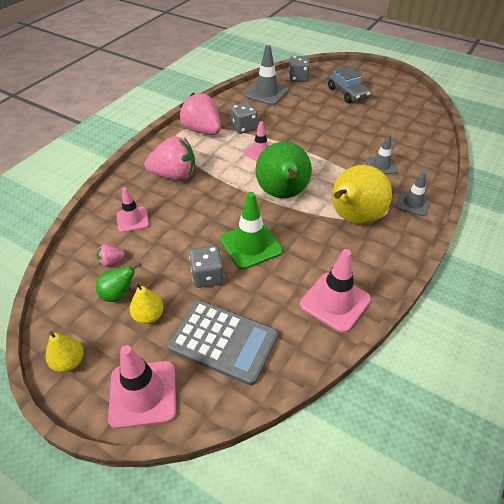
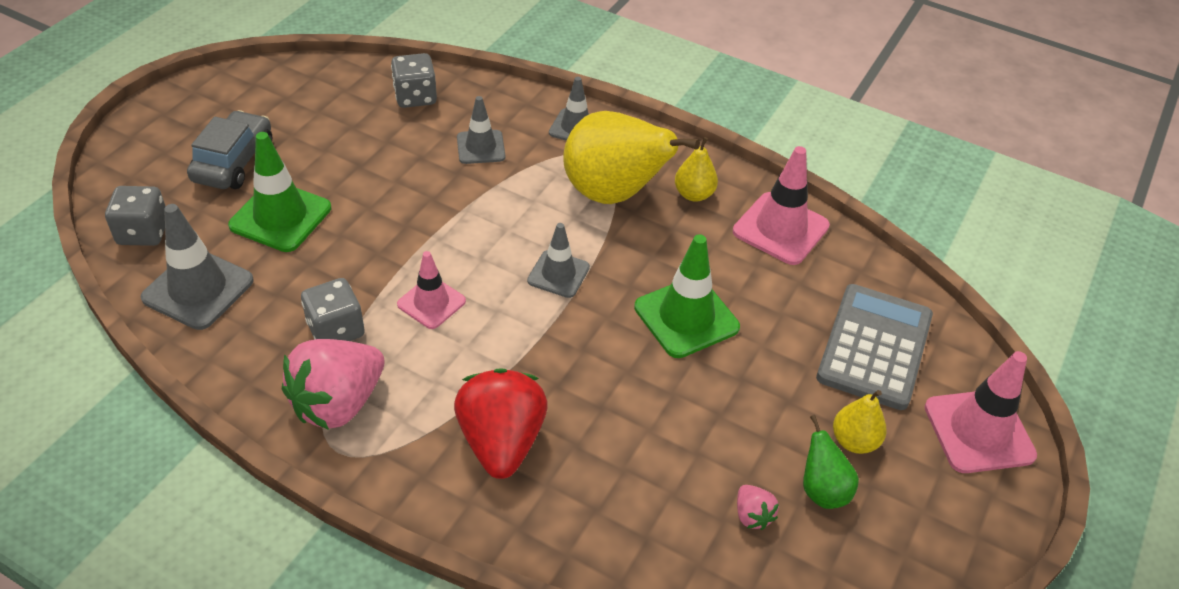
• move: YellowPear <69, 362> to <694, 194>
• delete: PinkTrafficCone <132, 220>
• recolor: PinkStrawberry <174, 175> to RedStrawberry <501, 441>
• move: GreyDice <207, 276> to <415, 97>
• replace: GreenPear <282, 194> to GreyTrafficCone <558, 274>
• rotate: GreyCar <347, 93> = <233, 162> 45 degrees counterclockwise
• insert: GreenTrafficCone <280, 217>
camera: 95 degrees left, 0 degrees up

* **What the exercise asks**: Pick out and copy the lines of the entries that hold the string "degrees".

* **Answer below**:
• rotate: GreyCar <347, 93> = <233, 162> 45 degrees counterclockwise
camera: 95 degrees left, 0 degrees up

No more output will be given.